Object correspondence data
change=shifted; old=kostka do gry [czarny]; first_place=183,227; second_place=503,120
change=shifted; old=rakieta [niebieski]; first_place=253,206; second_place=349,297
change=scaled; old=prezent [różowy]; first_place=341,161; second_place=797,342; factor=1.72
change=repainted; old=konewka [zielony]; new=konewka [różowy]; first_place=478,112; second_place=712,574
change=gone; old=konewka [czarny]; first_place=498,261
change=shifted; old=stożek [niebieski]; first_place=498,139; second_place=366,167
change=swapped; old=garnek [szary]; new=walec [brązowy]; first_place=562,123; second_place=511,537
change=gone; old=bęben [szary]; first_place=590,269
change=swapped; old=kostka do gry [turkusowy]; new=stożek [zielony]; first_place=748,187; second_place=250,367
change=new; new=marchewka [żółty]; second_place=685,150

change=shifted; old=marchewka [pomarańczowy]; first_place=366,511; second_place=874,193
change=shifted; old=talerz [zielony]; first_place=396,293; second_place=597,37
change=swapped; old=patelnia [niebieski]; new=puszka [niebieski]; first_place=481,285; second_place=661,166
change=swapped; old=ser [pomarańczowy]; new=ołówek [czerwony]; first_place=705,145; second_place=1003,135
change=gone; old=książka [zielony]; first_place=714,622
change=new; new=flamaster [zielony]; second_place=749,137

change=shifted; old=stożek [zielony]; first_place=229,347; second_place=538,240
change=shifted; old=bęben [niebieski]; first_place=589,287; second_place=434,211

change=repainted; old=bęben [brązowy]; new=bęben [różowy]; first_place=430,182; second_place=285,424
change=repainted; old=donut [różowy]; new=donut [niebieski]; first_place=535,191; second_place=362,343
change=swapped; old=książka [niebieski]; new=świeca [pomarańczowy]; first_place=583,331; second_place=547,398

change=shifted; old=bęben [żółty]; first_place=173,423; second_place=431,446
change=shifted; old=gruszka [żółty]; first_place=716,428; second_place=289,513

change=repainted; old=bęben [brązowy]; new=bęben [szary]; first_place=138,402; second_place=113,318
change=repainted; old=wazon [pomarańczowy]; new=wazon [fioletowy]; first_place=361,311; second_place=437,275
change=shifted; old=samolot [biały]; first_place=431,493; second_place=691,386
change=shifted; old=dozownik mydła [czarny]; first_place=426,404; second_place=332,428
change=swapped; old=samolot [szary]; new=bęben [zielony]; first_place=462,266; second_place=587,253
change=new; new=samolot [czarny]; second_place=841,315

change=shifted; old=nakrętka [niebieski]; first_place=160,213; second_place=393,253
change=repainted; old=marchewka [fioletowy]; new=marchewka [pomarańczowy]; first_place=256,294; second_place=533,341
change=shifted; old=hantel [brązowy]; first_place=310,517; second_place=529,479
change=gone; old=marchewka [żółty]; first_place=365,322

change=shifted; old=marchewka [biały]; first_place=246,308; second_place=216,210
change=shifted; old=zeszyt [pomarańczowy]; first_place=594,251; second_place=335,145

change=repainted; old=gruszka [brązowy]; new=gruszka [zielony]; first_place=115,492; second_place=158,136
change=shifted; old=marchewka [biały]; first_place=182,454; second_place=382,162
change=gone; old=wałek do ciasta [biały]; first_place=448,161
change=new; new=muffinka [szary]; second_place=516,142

EXERCISE GOAL :: Output the first line of the entries above and every line after it, exactly as written, ending with the line that contains "change=swapped; old=kostka do".

RESPONSE FOR THIS EXERCISE ::
change=shifted; old=kostka do gry [czarny]; first_place=183,227; second_place=503,120
change=shifted; old=rakieta [niebieski]; first_place=253,206; second_place=349,297
change=scaled; old=prezent [różowy]; first_place=341,161; second_place=797,342; factor=1.72
change=repainted; old=konewka [zielony]; new=konewka [różowy]; first_place=478,112; second_place=712,574
change=gone; old=konewka [czarny]; first_place=498,261
change=shifted; old=stożek [niebieski]; first_place=498,139; second_place=366,167
change=swapped; old=garnek [szary]; new=walec [brązowy]; first_place=562,123; second_place=511,537
change=gone; old=bęben [szary]; first_place=590,269
change=swapped; old=kostka do gry [turkusowy]; new=stożek [zielony]; first_place=748,187; second_place=250,367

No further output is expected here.